(The input)

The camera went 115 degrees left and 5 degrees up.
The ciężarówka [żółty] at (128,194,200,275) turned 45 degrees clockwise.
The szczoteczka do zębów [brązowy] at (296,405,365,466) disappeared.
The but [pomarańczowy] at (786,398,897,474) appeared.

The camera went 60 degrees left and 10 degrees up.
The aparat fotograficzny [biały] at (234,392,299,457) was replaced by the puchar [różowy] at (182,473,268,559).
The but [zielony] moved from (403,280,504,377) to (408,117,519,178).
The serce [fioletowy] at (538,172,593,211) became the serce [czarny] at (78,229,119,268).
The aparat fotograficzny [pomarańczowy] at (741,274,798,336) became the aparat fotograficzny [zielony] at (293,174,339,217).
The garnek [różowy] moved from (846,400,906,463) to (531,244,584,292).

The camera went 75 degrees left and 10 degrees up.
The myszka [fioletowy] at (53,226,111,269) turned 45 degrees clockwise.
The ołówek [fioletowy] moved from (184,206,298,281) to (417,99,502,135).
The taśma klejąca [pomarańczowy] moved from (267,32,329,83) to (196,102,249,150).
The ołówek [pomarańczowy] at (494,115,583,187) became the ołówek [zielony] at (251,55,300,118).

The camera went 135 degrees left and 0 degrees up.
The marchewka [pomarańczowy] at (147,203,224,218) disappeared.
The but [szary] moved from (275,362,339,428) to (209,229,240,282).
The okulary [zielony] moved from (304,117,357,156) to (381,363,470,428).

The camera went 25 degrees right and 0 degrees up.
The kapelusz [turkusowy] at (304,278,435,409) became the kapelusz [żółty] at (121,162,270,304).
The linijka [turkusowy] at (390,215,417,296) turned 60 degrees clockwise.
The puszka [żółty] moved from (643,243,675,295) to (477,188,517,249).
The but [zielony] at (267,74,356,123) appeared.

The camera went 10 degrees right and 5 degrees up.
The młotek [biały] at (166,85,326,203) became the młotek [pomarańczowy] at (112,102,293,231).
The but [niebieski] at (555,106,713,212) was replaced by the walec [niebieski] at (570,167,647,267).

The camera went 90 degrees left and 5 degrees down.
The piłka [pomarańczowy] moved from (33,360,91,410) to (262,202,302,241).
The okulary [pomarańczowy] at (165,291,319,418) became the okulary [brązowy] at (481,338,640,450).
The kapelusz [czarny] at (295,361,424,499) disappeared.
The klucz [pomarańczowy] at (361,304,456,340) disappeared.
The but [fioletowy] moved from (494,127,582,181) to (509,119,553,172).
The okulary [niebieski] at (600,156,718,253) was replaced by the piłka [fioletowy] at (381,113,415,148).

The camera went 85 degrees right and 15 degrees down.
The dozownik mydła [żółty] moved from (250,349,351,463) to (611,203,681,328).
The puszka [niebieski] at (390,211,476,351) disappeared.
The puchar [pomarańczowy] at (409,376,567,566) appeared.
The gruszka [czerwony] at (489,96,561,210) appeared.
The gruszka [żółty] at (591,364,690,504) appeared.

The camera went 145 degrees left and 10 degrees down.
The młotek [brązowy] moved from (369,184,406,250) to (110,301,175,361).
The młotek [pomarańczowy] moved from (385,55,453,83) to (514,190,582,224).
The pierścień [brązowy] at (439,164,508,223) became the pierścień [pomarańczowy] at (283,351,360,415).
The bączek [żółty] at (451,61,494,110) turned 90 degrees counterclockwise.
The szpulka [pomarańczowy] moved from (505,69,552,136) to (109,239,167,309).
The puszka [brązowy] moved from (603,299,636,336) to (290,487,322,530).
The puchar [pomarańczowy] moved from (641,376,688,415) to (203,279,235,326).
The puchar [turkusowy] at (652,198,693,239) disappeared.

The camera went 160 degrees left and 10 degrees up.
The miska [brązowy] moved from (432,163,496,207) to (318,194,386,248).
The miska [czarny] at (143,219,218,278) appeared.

(End The input)

- Problem statement -
Could you reproduce every record exactly as written?

- Answer box -
The camera went 115 degrees left and 5 degrees up.
The ciężarówka [żółty] at (128,194,200,275) turned 45 degrees clockwise.
The szczoteczka do zębów [brązowy] at (296,405,365,466) disappeared.
The but [pomarańczowy] at (786,398,897,474) appeared.

The camera went 60 degrees left and 10 degrees up.
The aparat fotograficzny [biały] at (234,392,299,457) was replaced by the puchar [różowy] at (182,473,268,559).
The but [zielony] moved from (403,280,504,377) to (408,117,519,178).
The serce [fioletowy] at (538,172,593,211) became the serce [czarny] at (78,229,119,268).
The aparat fotograficzny [pomarańczowy] at (741,274,798,336) became the aparat fotograficzny [zielony] at (293,174,339,217).
The garnek [różowy] moved from (846,400,906,463) to (531,244,584,292).

The camera went 75 degrees left and 10 degrees up.
The myszka [fioletowy] at (53,226,111,269) turned 45 degrees clockwise.
The ołówek [fioletowy] moved from (184,206,298,281) to (417,99,502,135).
The taśma klejąca [pomarańczowy] moved from (267,32,329,83) to (196,102,249,150).
The ołówek [pomarańczowy] at (494,115,583,187) became the ołówek [zielony] at (251,55,300,118).

The camera went 135 degrees left and 0 degrees up.
The marchewka [pomarańczowy] at (147,203,224,218) disappeared.
The but [szary] moved from (275,362,339,428) to (209,229,240,282).
The okulary [zielony] moved from (304,117,357,156) to (381,363,470,428).

The camera went 25 degrees right and 0 degrees up.
The kapelusz [turkusowy] at (304,278,435,409) became the kapelusz [żółty] at (121,162,270,304).
The linijka [turkusowy] at (390,215,417,296) turned 60 degrees clockwise.
The puszka [żółty] moved from (643,243,675,295) to (477,188,517,249).
The but [zielony] at (267,74,356,123) appeared.

The camera went 10 degrees right and 5 degrees up.
The młotek [biały] at (166,85,326,203) became the młotek [pomarańczowy] at (112,102,293,231).
The but [niebieski] at (555,106,713,212) was replaced by the walec [niebieski] at (570,167,647,267).

The camera went 90 degrees left and 5 degrees down.
The piłka [pomarańczowy] moved from (33,360,91,410) to (262,202,302,241).
The okulary [pomarańczowy] at (165,291,319,418) became the okulary [brązowy] at (481,338,640,450).
The kapelusz [czarny] at (295,361,424,499) disappeared.
The klucz [pomarańczowy] at (361,304,456,340) disappeared.
The but [fioletowy] moved from (494,127,582,181) to (509,119,553,172).
The okulary [niebieski] at (600,156,718,253) was replaced by the piłka [fioletowy] at (381,113,415,148).

The camera went 85 degrees right and 15 degrees down.
The dozownik mydła [żółty] moved from (250,349,351,463) to (611,203,681,328).
The puszka [niebieski] at (390,211,476,351) disappeared.
The puchar [pomarańczowy] at (409,376,567,566) appeared.
The gruszka [czerwony] at (489,96,561,210) appeared.
The gruszka [żółty] at (591,364,690,504) appeared.

The camera went 145 degrees left and 10 degrees down.
The młotek [brązowy] moved from (369,184,406,250) to (110,301,175,361).
The młotek [pomarańczowy] moved from (385,55,453,83) to (514,190,582,224).
The pierścień [brązowy] at (439,164,508,223) became the pierścień [pomarańczowy] at (283,351,360,415).
The bączek [żółty] at (451,61,494,110) turned 90 degrees counterclockwise.
The szpulka [pomarańczowy] moved from (505,69,552,136) to (109,239,167,309).
The puszka [brązowy] moved from (603,299,636,336) to (290,487,322,530).
The puchar [pomarańczowy] moved from (641,376,688,415) to (203,279,235,326).
The puchar [turkusowy] at (652,198,693,239) disappeared.

The camera went 160 degrees left and 10 degrees up.
The miska [brązowy] moved from (432,163,496,207) to (318,194,386,248).
The miska [czarny] at (143,219,218,278) appeared.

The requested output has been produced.